• **Exercise directions**
Nothing but the lines below from the one containing "black cross: (270, 314)" through the one containing "gray square: (13, 33) -> (30, 24), turned -30" should appear in the answer, exact and without pictures.

• **Records drawn from a dataset**
══════
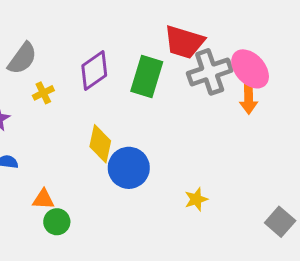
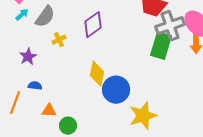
green rectangle: (147, 76) -> (161, 46), moved
orange triangle: (43, 199) -> (49, 111), moved
yellow star: (196, 199) -> (143, 116), moved, size x1.8

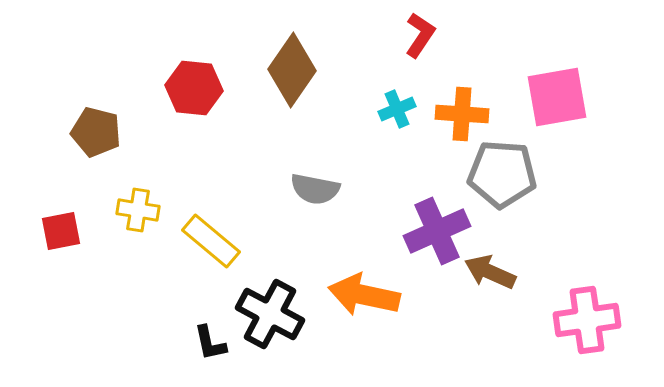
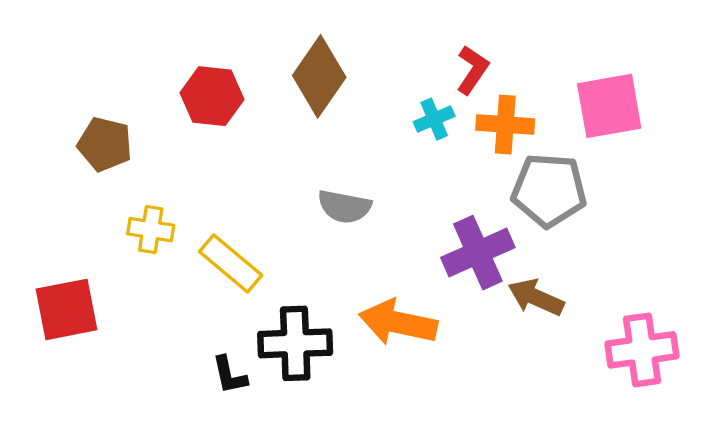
red L-shape: (420, 35) -> (472, 70), moved
red square: (61, 231) -> (66, 309), moved, size x1.5
black cross: (270, 314) -> (295, 343), turned -30

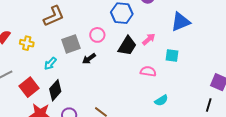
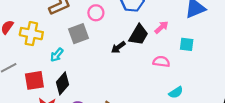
pink circle: (97, 35) -> (96, 13), moved
yellow cross: (27, 43) -> (31, 34), size x1.5
black arrow: (89, 59) -> (118, 47), moved
red square: (29, 87) -> (34, 80), turned 30

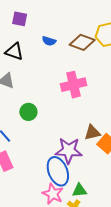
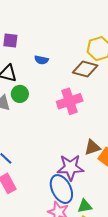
brown diamond: (82, 42) -> (85, 69), moved
green circle: (28, 112) -> (20, 94), moved

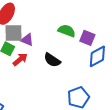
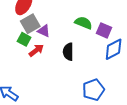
gray square: (13, 33) -> (30, 24), turned -30
black semicircle: (52, 60) -> (68, 52), turned 54

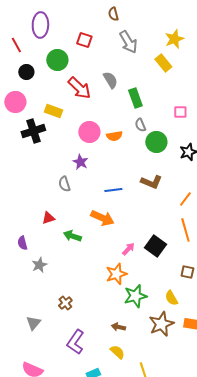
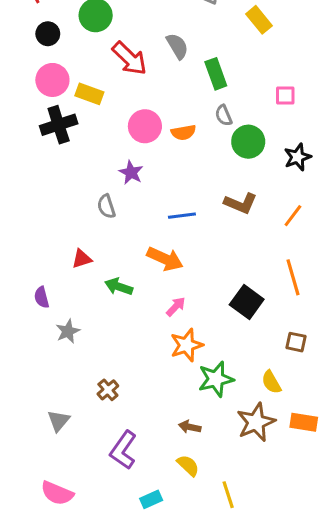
pink circle: (15, 102) -> (52, 80), moved
orange line: (185, 199) -> (293, 216), moved
pink arrow: (128, 249) -> (176, 307), moved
══════
• **Answer**
black cross: (270, 314) -> (295, 343), turned -30

pink circle: (97, 35) -> (96, 13), moved
yellow cross: (27, 43) -> (31, 34), size x1.5
black arrow: (89, 59) -> (118, 47), moved
red square: (29, 87) -> (34, 80), turned 30

brown diamond: (82, 42) -> (85, 69), moved
green circle: (28, 112) -> (20, 94), moved

gray square: (13, 33) -> (30, 24), turned -30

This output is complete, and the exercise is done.